> [Exercise materials]:
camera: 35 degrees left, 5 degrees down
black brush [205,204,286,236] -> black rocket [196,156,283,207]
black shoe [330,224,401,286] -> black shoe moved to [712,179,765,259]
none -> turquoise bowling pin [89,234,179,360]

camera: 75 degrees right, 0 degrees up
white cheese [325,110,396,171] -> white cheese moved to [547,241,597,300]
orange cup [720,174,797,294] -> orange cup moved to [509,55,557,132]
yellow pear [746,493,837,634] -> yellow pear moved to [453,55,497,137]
...
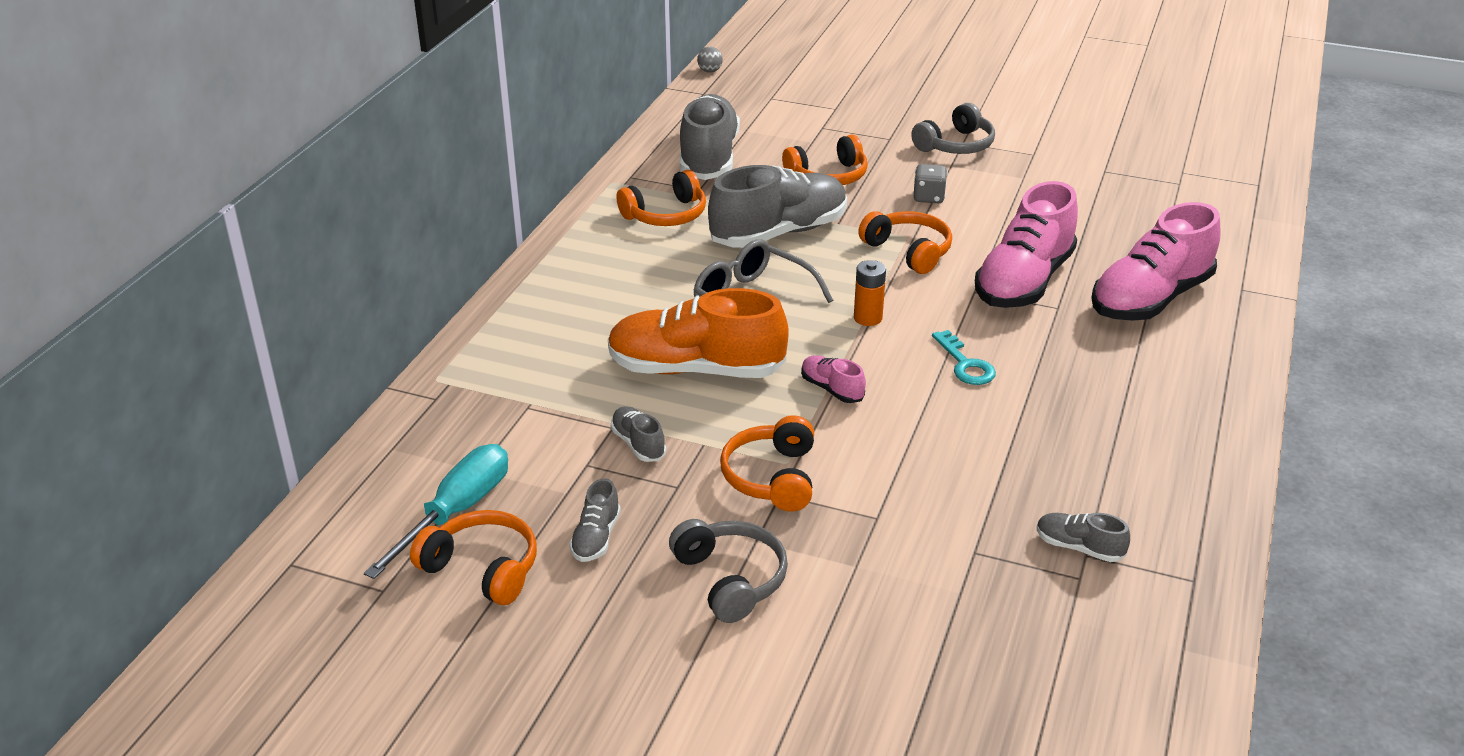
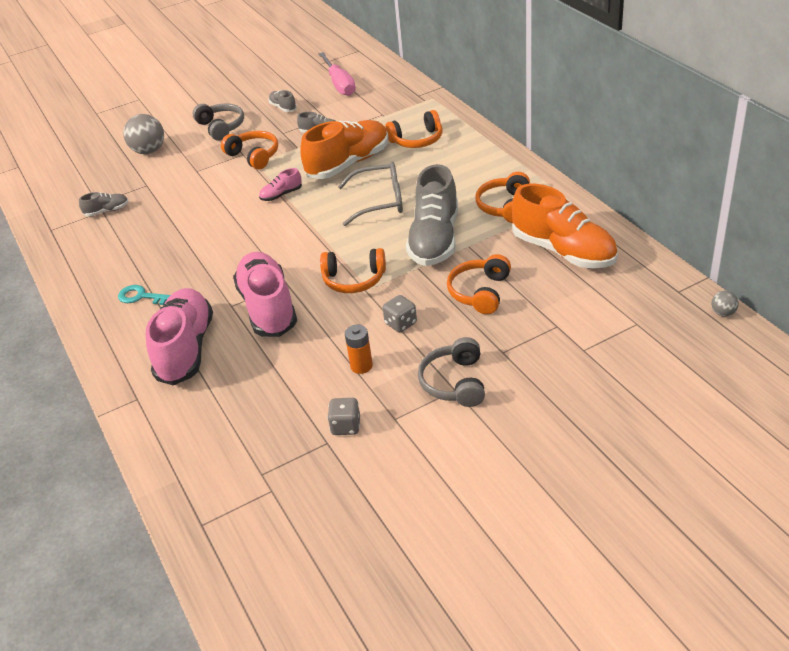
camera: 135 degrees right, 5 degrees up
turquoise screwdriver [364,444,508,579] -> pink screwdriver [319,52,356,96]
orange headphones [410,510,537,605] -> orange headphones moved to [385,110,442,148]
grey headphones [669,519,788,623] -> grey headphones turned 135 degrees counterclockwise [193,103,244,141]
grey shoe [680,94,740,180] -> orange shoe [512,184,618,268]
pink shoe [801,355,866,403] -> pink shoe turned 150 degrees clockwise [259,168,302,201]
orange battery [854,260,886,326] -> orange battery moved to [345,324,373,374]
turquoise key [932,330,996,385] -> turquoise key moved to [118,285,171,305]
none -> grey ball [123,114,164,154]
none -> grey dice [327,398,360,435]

> [What you will do]:
Go through the listing above and locate each line that holds the word "headphones". Copy those lines.

> [Answer]:
orange headphones [410,510,537,605] -> orange headphones moved to [385,110,442,148]
grey headphones [669,519,788,623] -> grey headphones turned 135 degrees counterclockwise [193,103,244,141]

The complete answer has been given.